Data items
=======

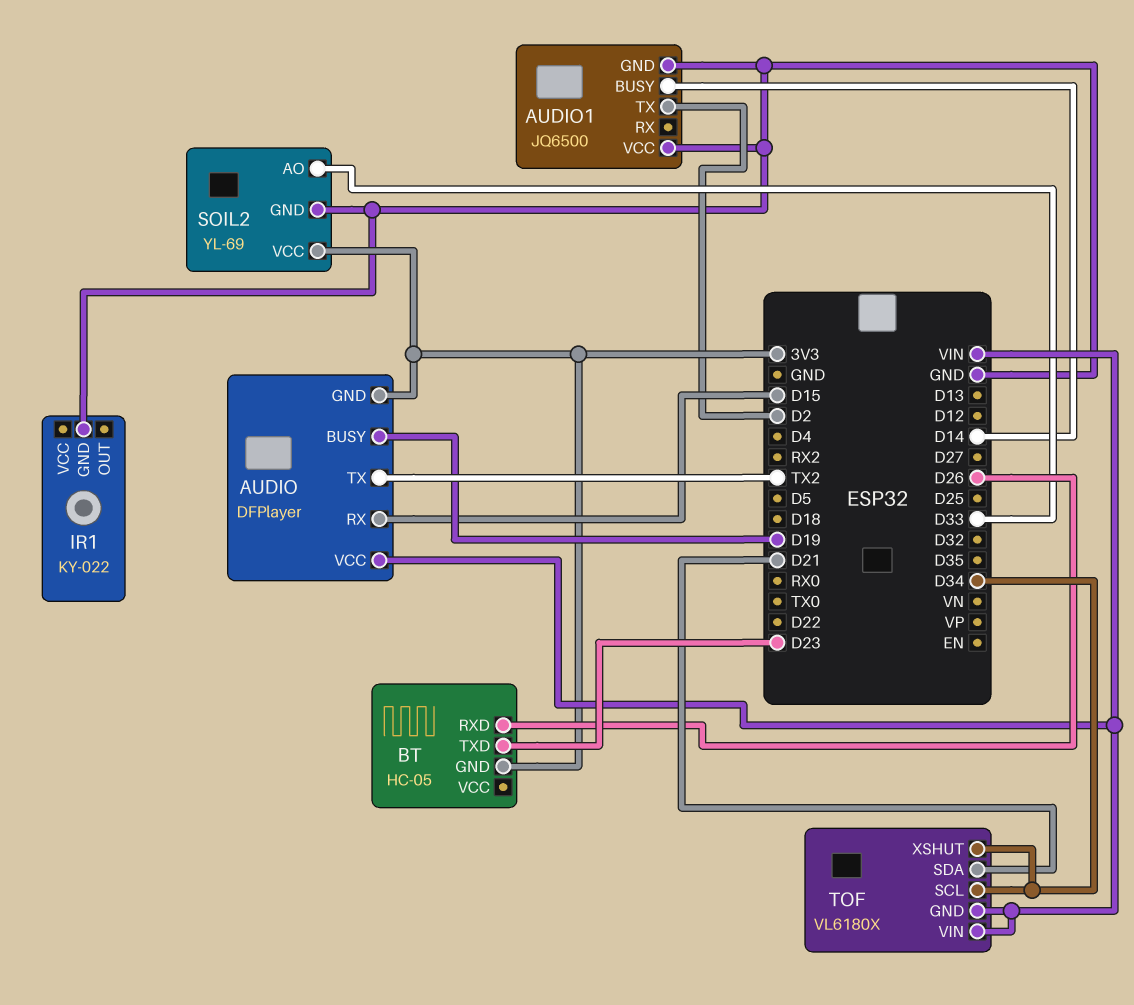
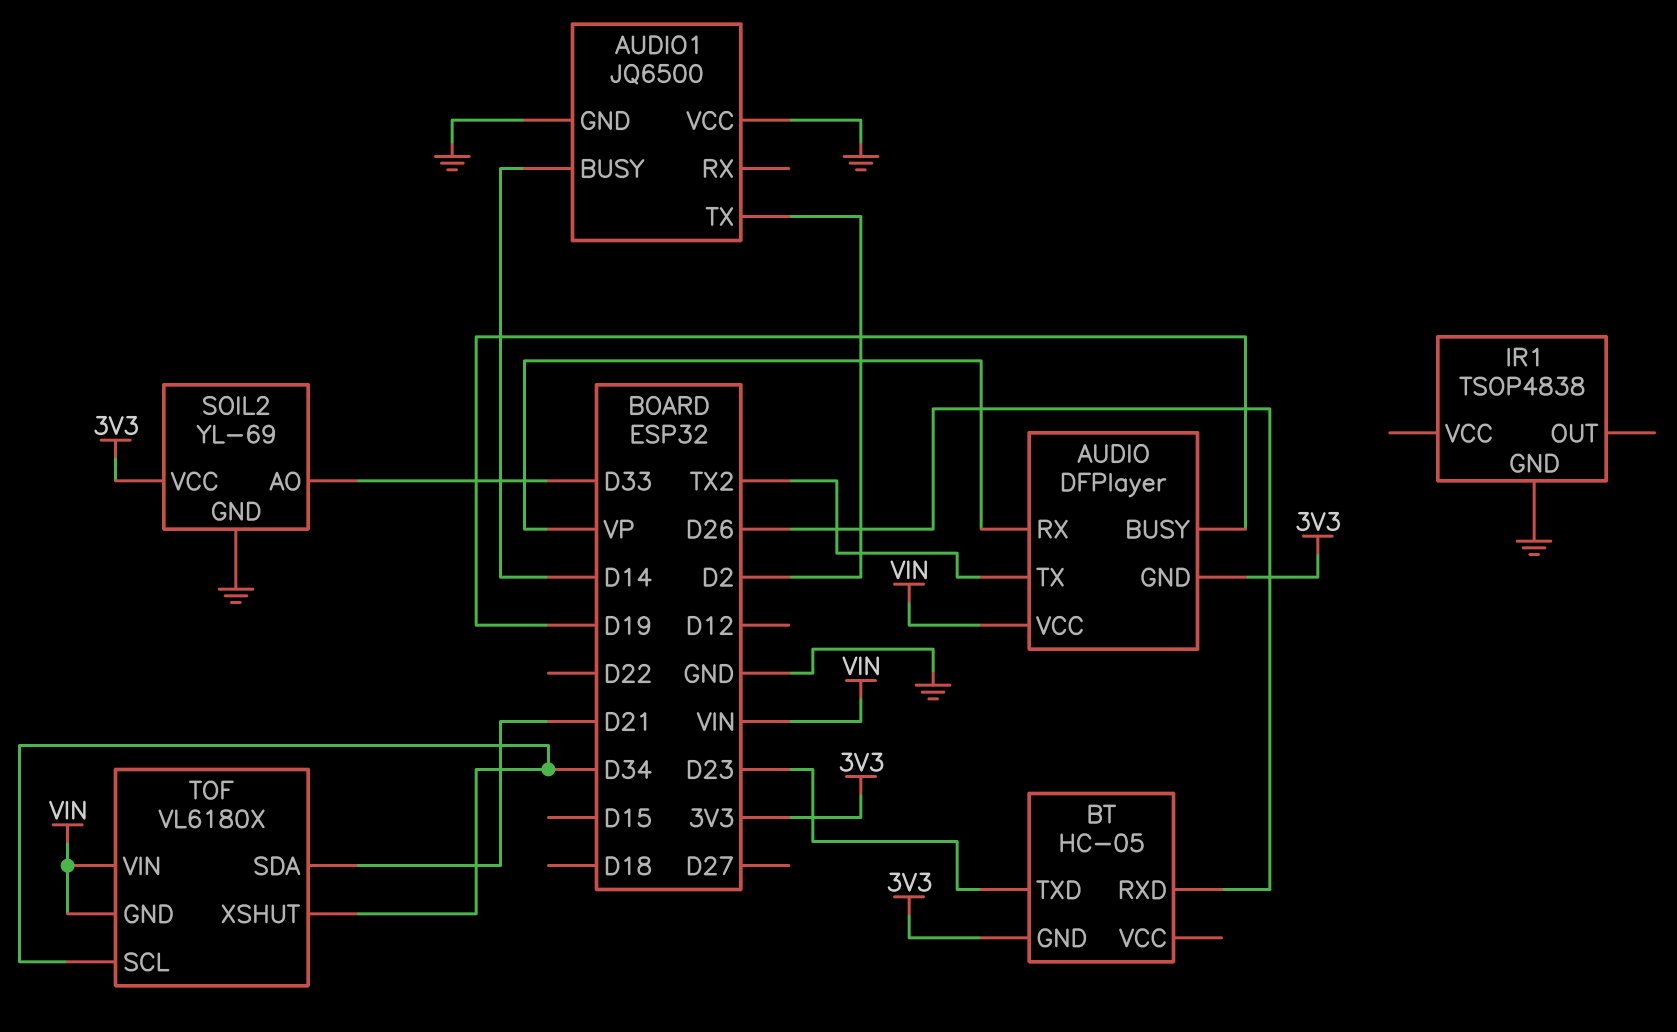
AUDIO pin RX: D15 -> VP
IR1: KY-022 -> TSOP4838

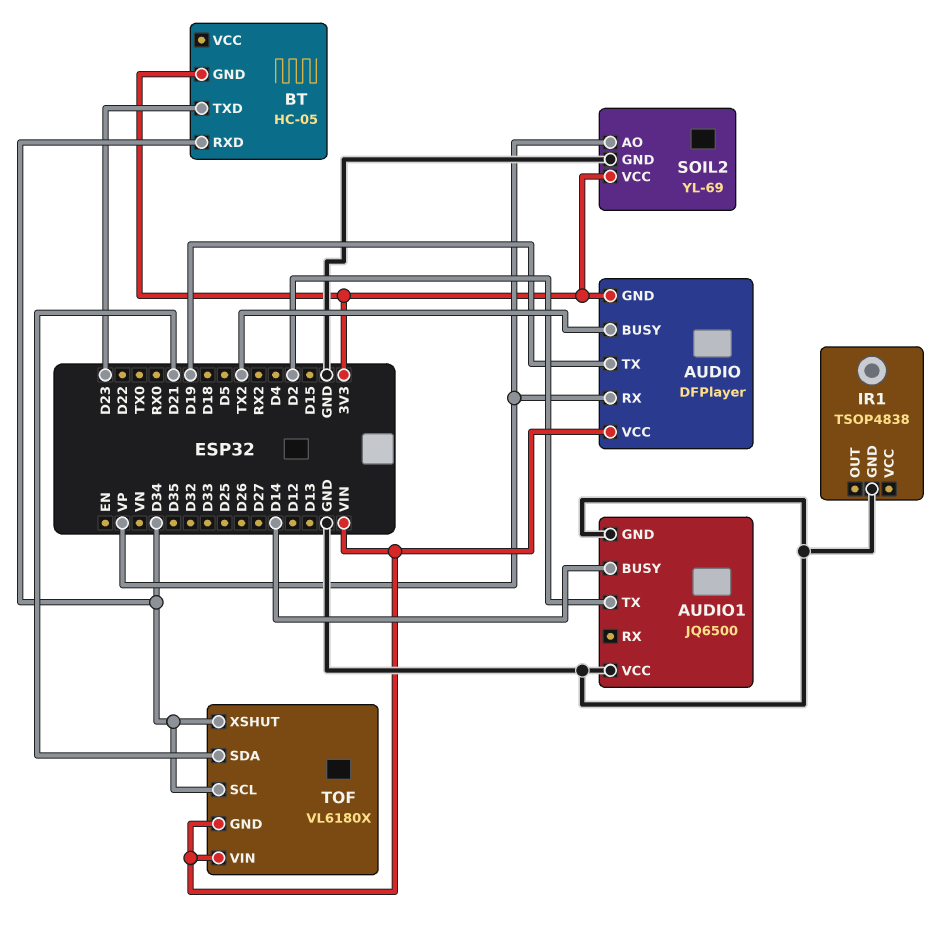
AUDIO pin BUSY: D19 -> TX2
AUDIO pin TX: TX2 -> D19
BT pin RXD: D26 -> D34
SOIL2 pin AO: D33 -> VP

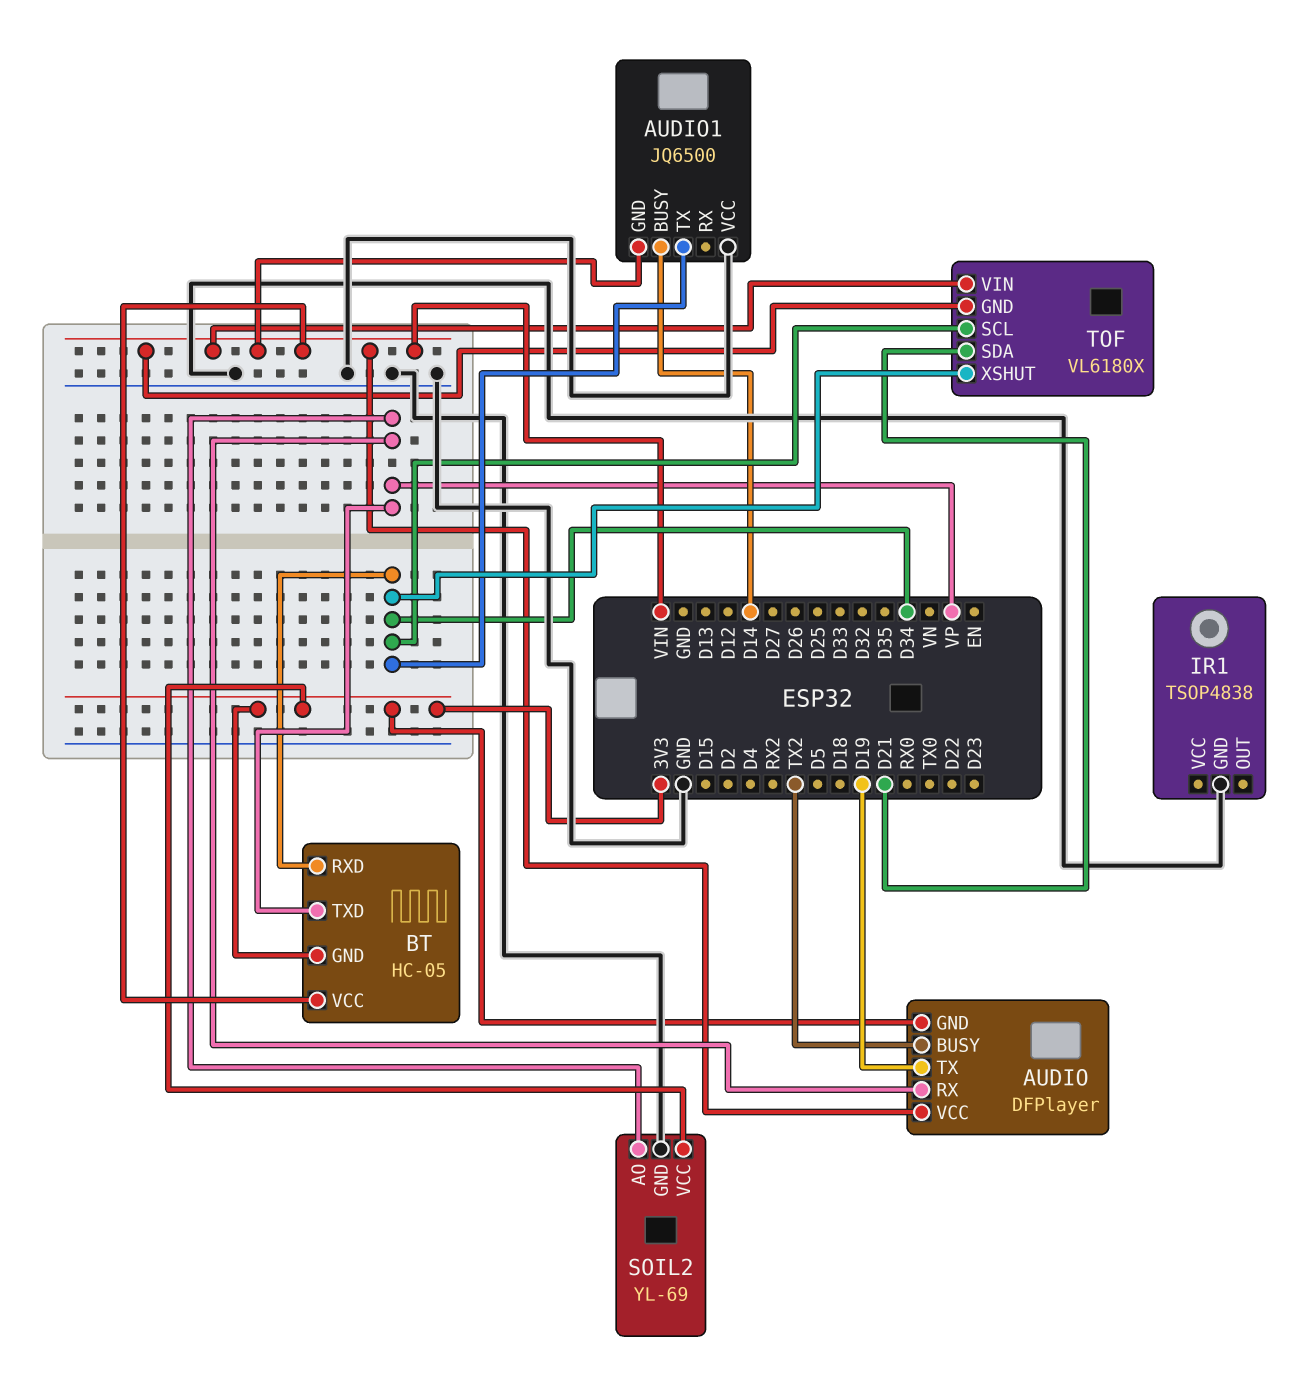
AUDIO1 pin GND: GND -> VIN
AUDIO1 pin TX: D2 -> D34
BT pin TXD: D23 -> VP
BT pin VCC: none -> VIN

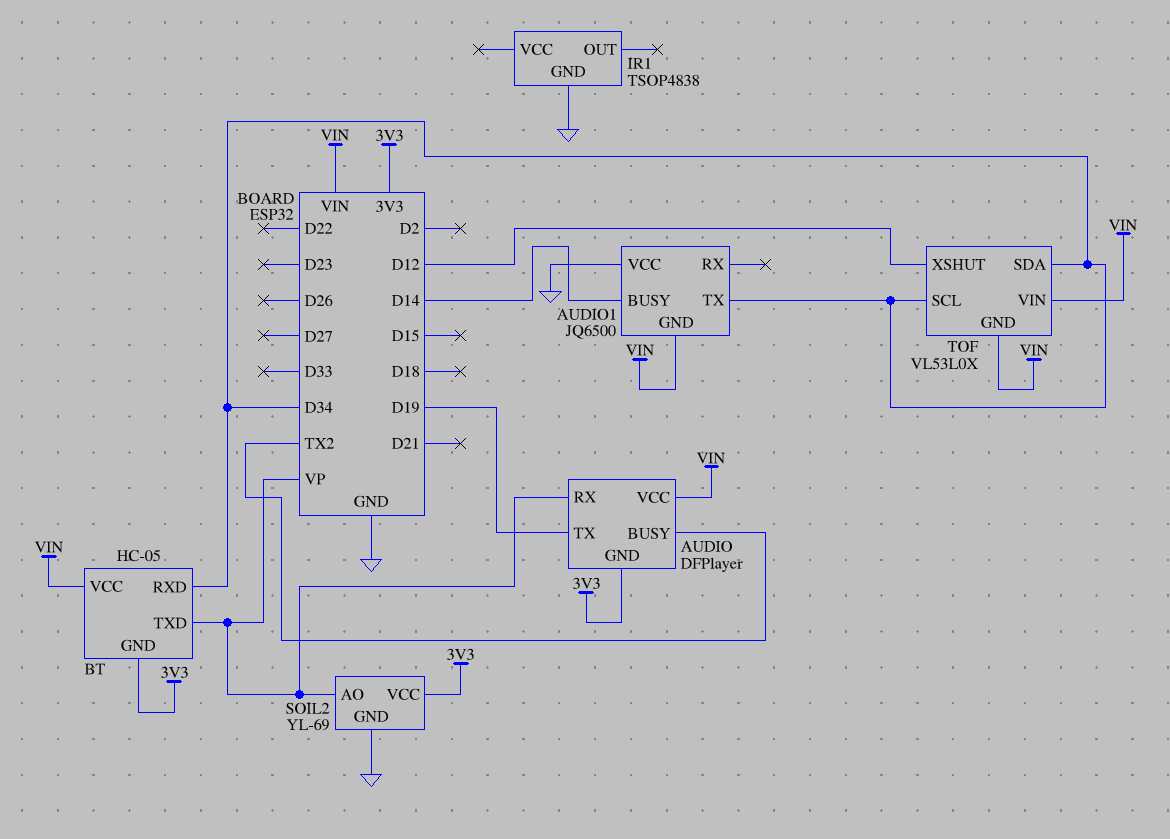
TOF: VL6180X -> VL53L0X
TOF pin SDA: D21 -> D34
TOF pin XSHUT: D34 -> D12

=======

ASSIGNMENT: Here the job is to retype exactly the lines that start at the one containing "AUDIO1 pin GND: GND -> VIN" and run through the end of the records above, leaving out pictures.

ANSWER FOR THE TASK:
AUDIO1 pin GND: GND -> VIN
AUDIO1 pin TX: D2 -> D34
BT pin TXD: D23 -> VP
BT pin VCC: none -> VIN

TOF: VL6180X -> VL53L0X
TOF pin SDA: D21 -> D34
TOF pin XSHUT: D34 -> D12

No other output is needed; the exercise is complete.